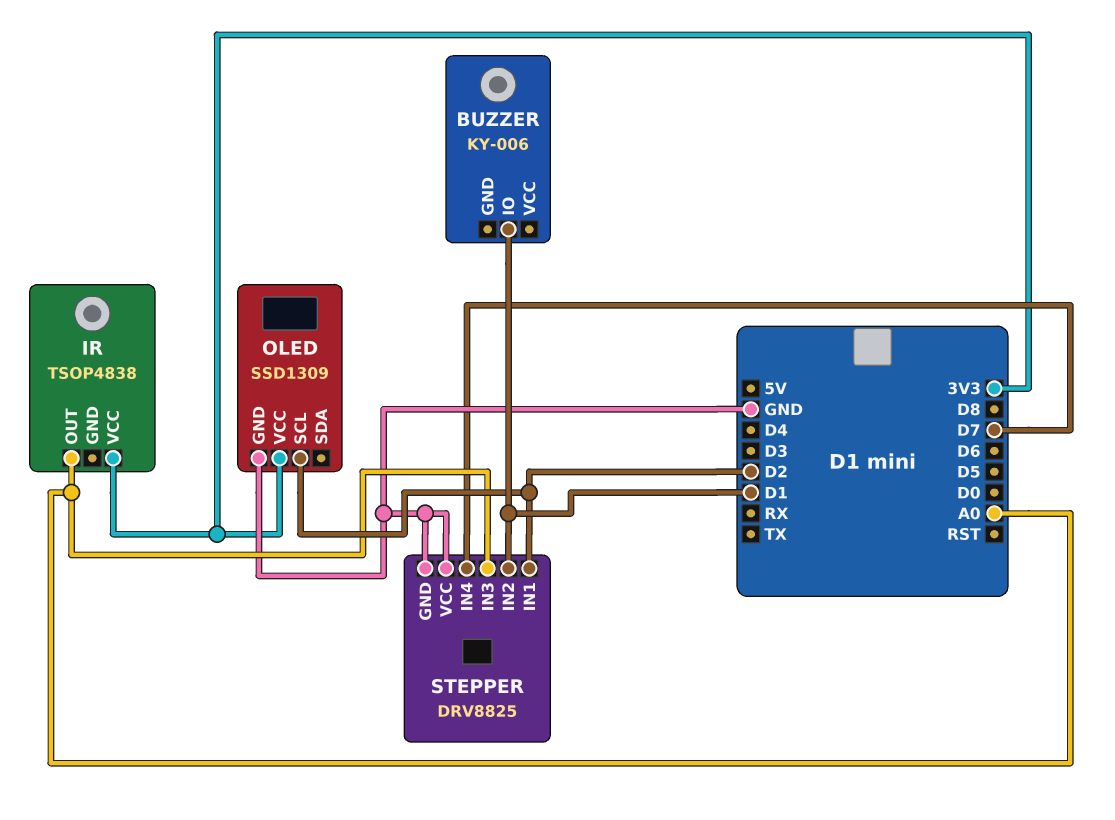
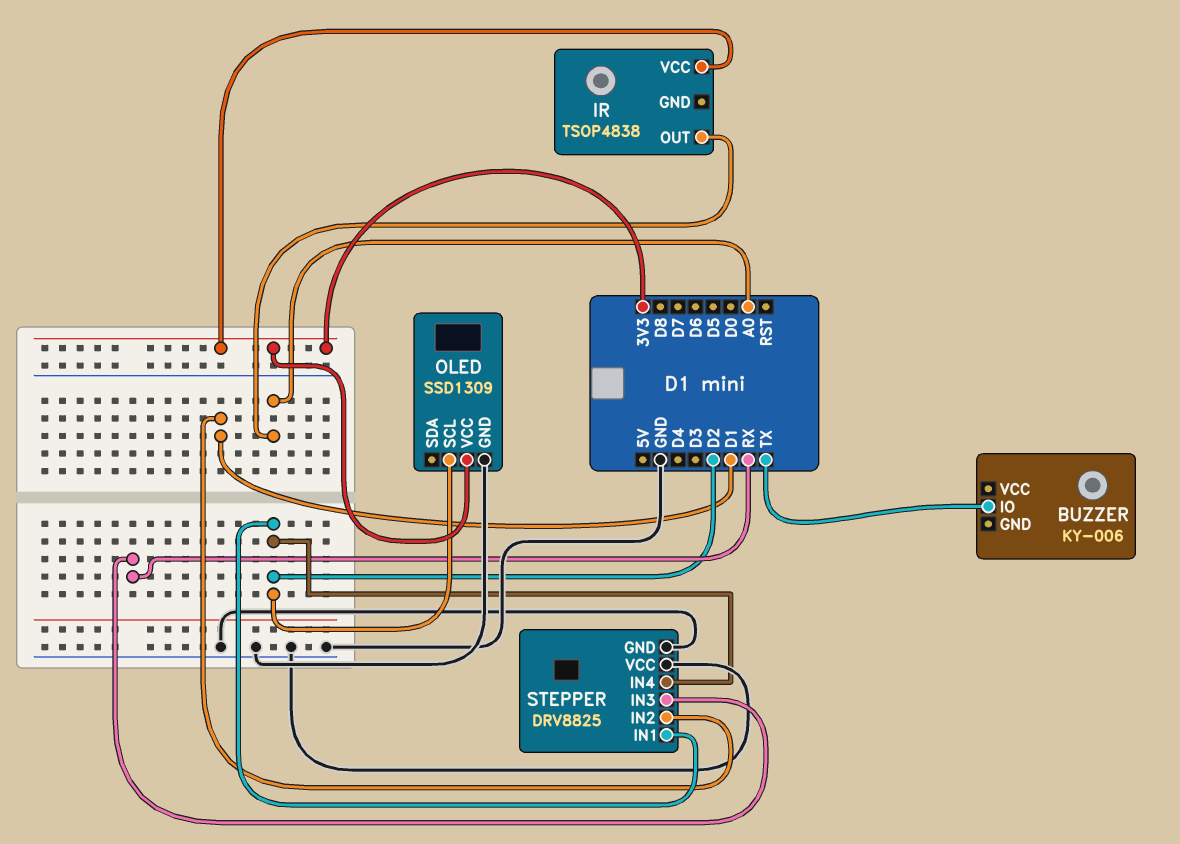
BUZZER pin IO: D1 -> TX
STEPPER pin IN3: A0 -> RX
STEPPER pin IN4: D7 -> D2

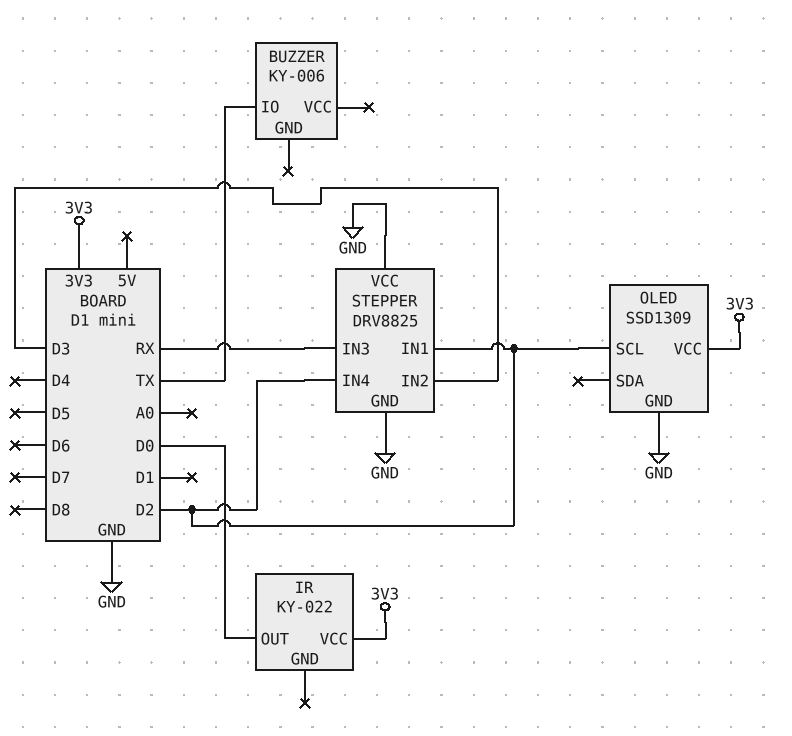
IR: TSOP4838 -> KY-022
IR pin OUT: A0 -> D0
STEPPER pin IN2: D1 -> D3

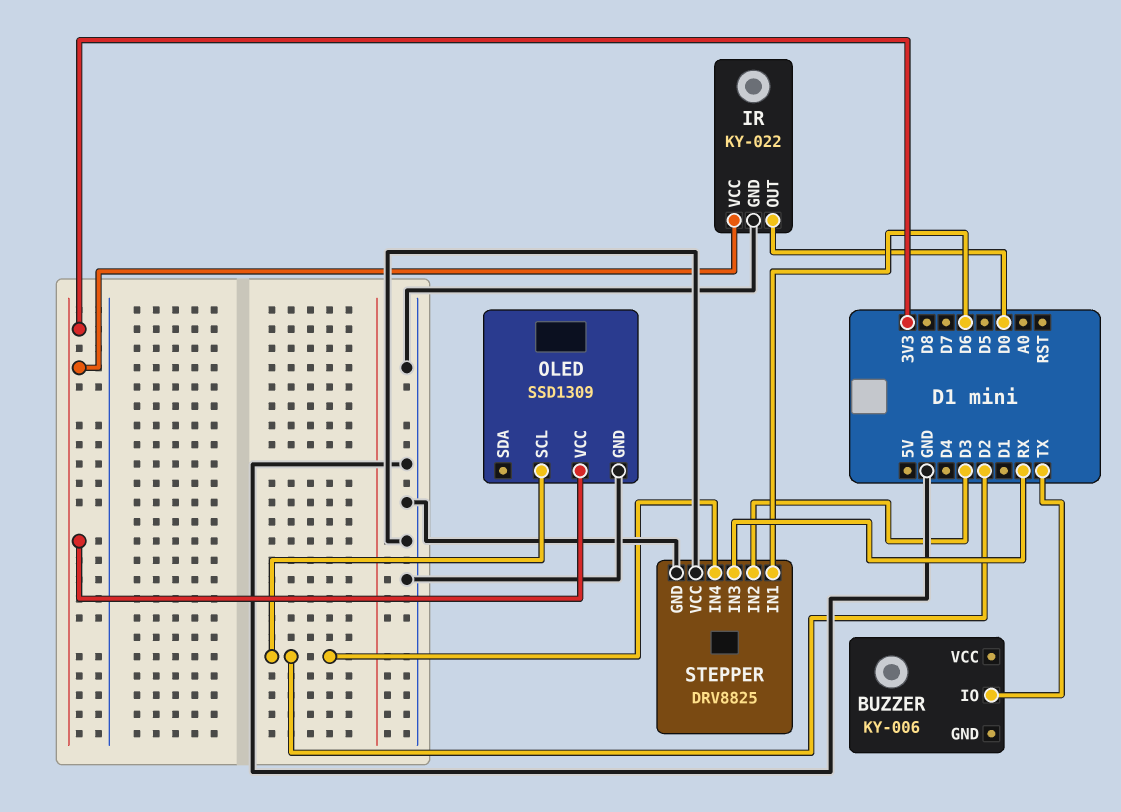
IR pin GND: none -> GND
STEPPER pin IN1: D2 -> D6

* * *

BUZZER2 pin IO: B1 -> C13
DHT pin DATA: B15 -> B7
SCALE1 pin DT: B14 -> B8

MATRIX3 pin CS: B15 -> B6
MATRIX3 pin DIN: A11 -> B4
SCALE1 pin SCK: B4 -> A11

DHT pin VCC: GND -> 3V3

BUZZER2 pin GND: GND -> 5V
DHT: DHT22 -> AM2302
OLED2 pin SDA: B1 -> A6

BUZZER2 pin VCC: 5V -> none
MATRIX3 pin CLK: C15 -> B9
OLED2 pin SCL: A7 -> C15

* * *

** What you are asked to do **
Among the lines above, which hold the word "none"? Report each one.

** Written answer **
IR pin GND: none -> GND
BUZZER2 pin VCC: 5V -> none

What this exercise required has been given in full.